Records from a dataset:
————————

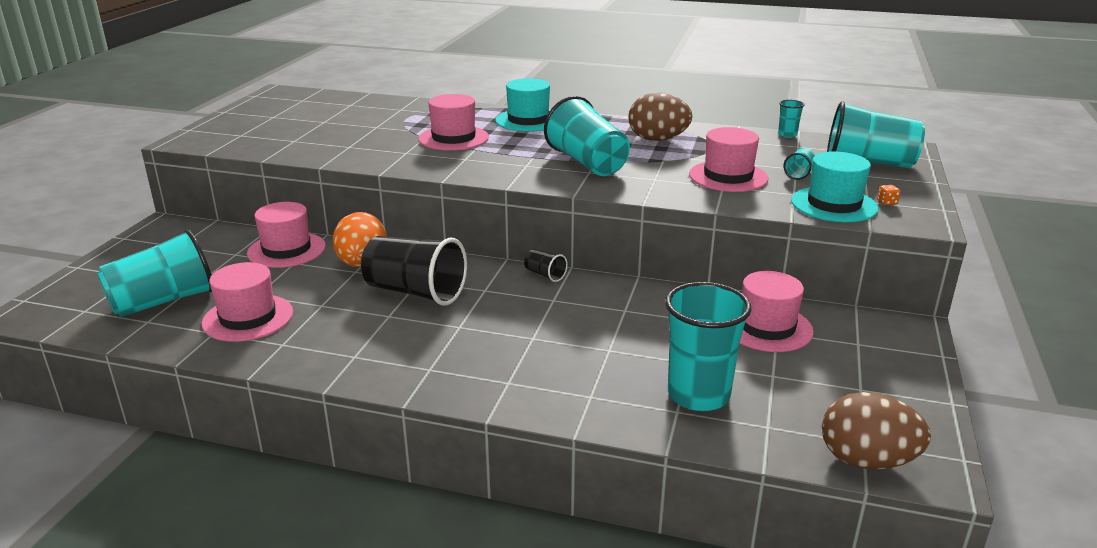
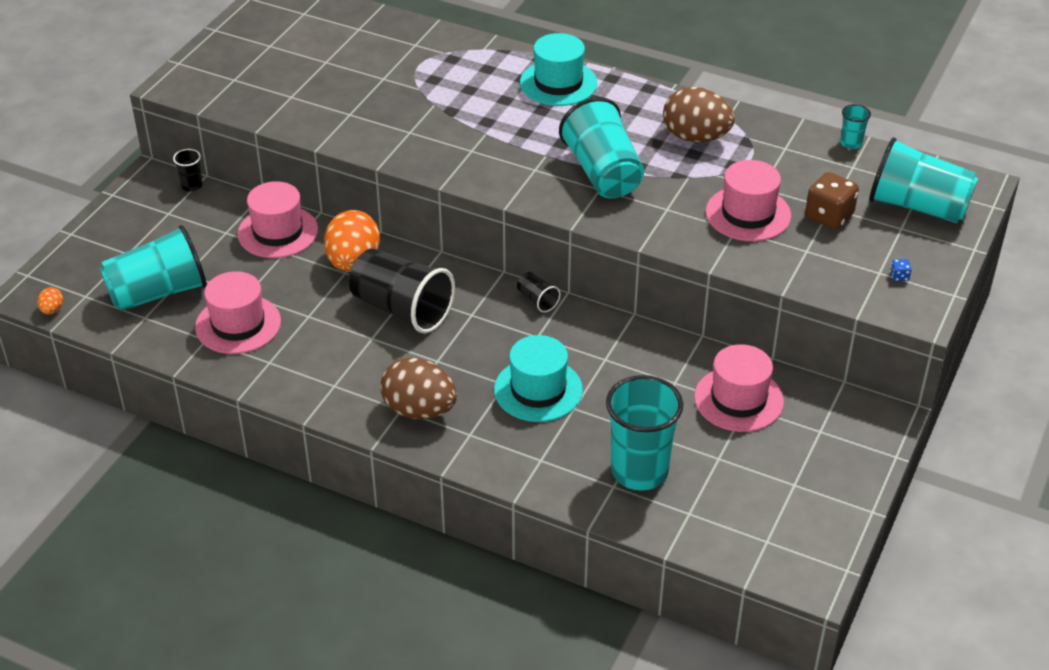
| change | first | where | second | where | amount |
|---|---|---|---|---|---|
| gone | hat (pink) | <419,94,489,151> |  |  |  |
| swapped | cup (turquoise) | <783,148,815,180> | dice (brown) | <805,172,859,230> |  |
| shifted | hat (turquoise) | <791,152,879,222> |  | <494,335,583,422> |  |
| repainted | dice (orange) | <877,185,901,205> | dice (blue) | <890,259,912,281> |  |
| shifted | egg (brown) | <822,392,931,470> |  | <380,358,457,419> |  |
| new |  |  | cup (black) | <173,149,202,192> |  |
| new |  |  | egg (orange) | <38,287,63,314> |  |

————————

TASK BRIEF> Transcribe every entry exactly, leaving out the pictures.

TASK RESULT>
| change | first | where | second | where | amount |
|---|---|---|---|---|---|
| gone | hat (pink) | <419,94,489,151> |  |  |  |
| swapped | cup (turquoise) | <783,148,815,180> | dice (brown) | <805,172,859,230> |  |
| shifted | hat (turquoise) | <791,152,879,222> |  | <494,335,583,422> |  |
| repainted | dice (orange) | <877,185,901,205> | dice (blue) | <890,259,912,281> |  |
| shifted | egg (brown) | <822,392,931,470> |  | <380,358,457,419> |  |
| new |  |  | cup (black) | <173,149,202,192> |  |
| new |  |  | egg (orange) | <38,287,63,314> |  |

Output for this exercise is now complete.